[DATA FOR REVIEW — start]

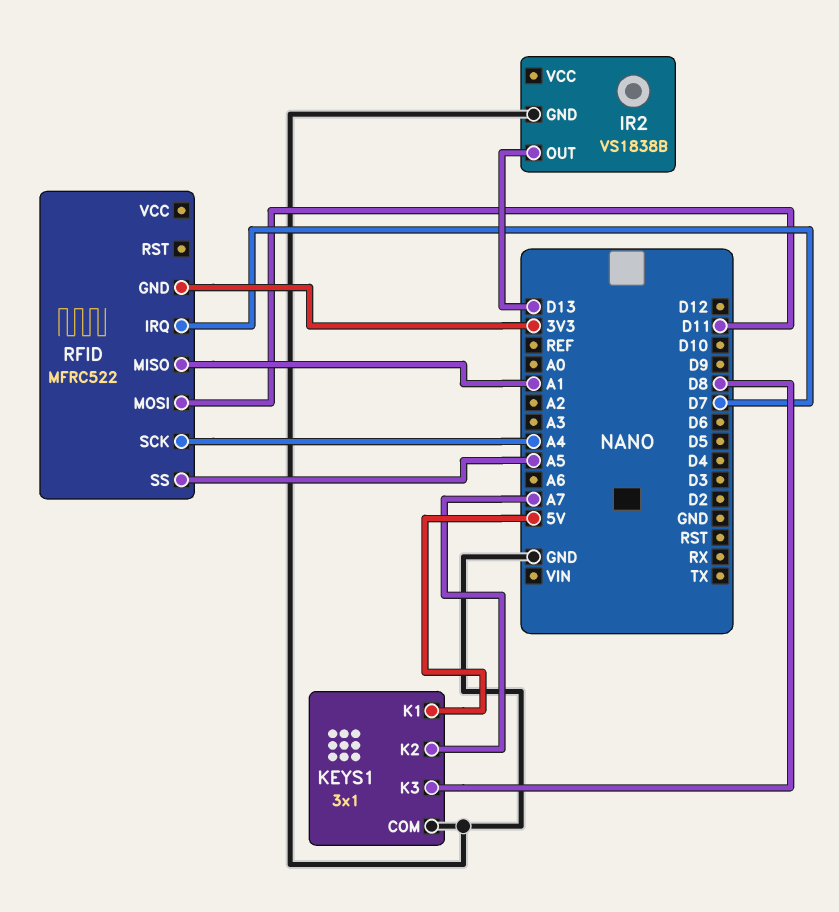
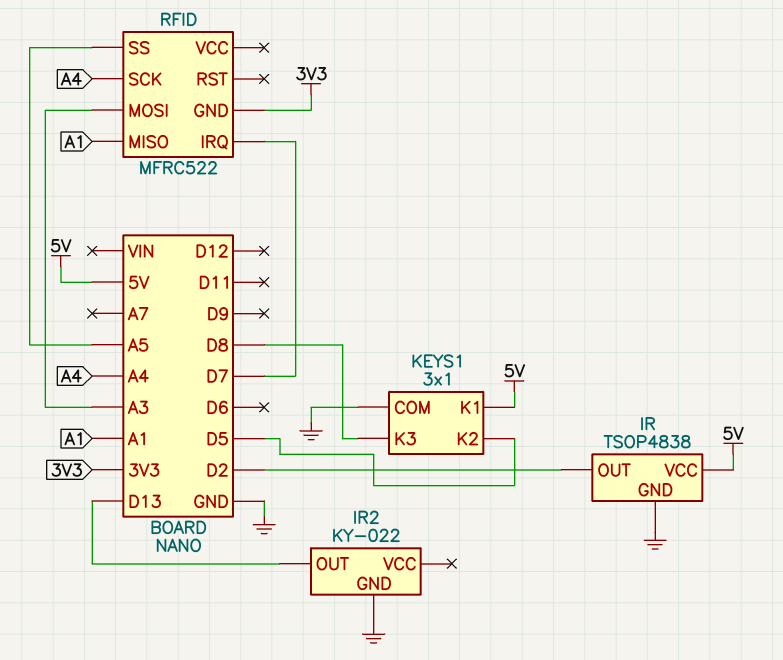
IR: none -> TSOP4838
IR pin GND: none -> GND
IR pin OUT: none -> D2
IR pin VCC: none -> 5V
IR2: VS1838B -> KY-022
KEYS1 pin K2: A7 -> D5
RFID pin MOSI: D11 -> A3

[DATA FOR REVIEW — finish]

Return, from the entries, each line that holds "none".

IR: none -> TSOP4838
IR pin GND: none -> GND
IR pin OUT: none -> D2
IR pin VCC: none -> 5V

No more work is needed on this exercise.